## MATERIAL PROVIDED:
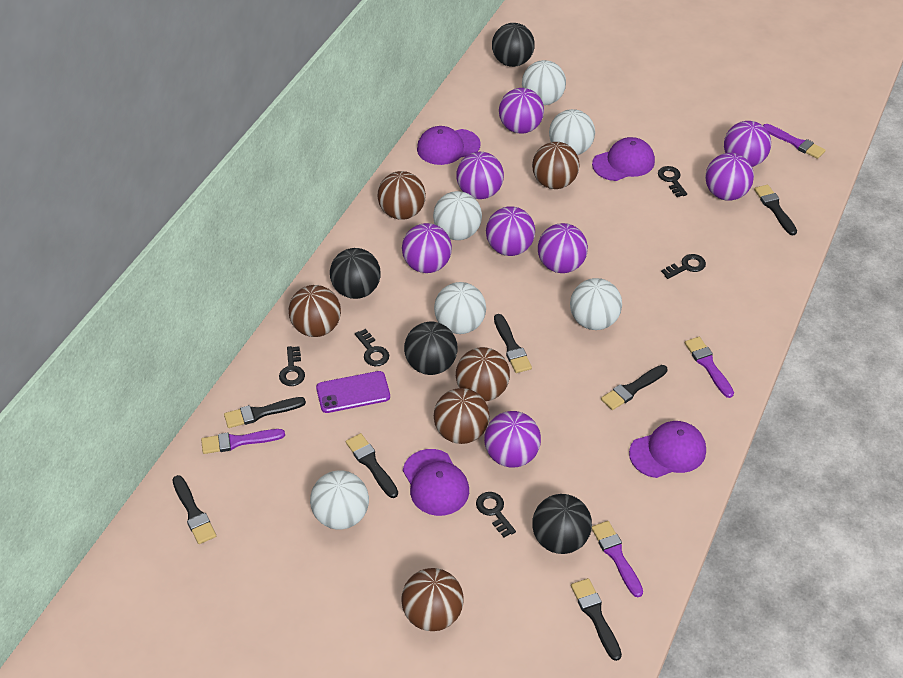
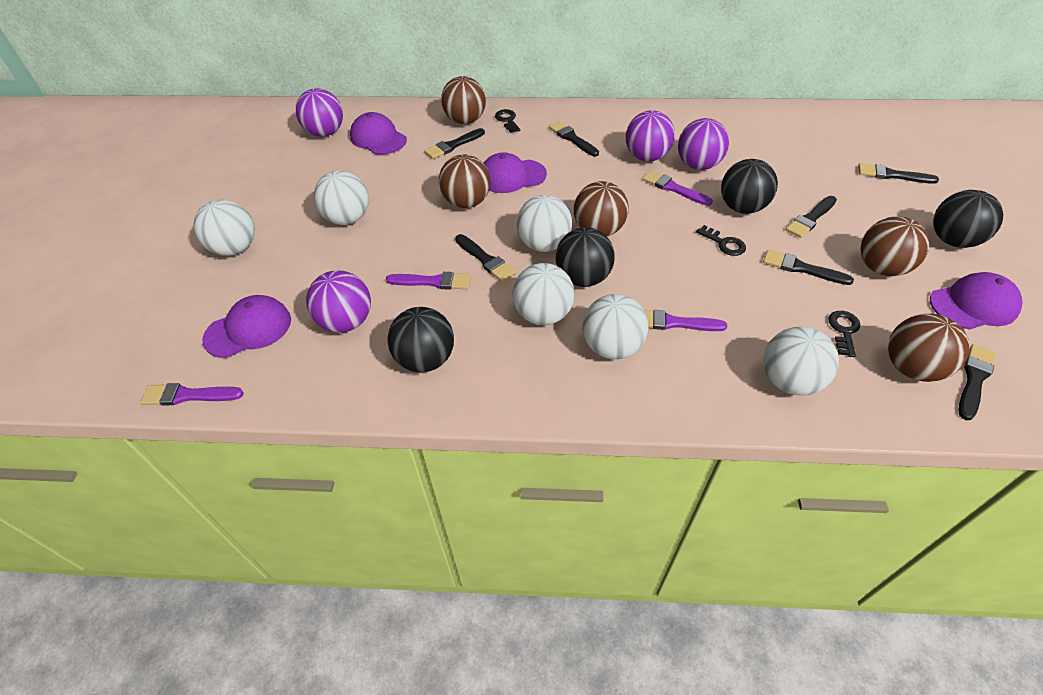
black key: 5 -> 3
brown ball: 6 -> 5
purple ball: 8 -> 4
purple phone: 1 -> 0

## WORK TO BE COMPLETED:
Without including any picture, write out the material above exactly.

## ANSWER BOX:
black key: 5 -> 3
brown ball: 6 -> 5
purple ball: 8 -> 4
purple phone: 1 -> 0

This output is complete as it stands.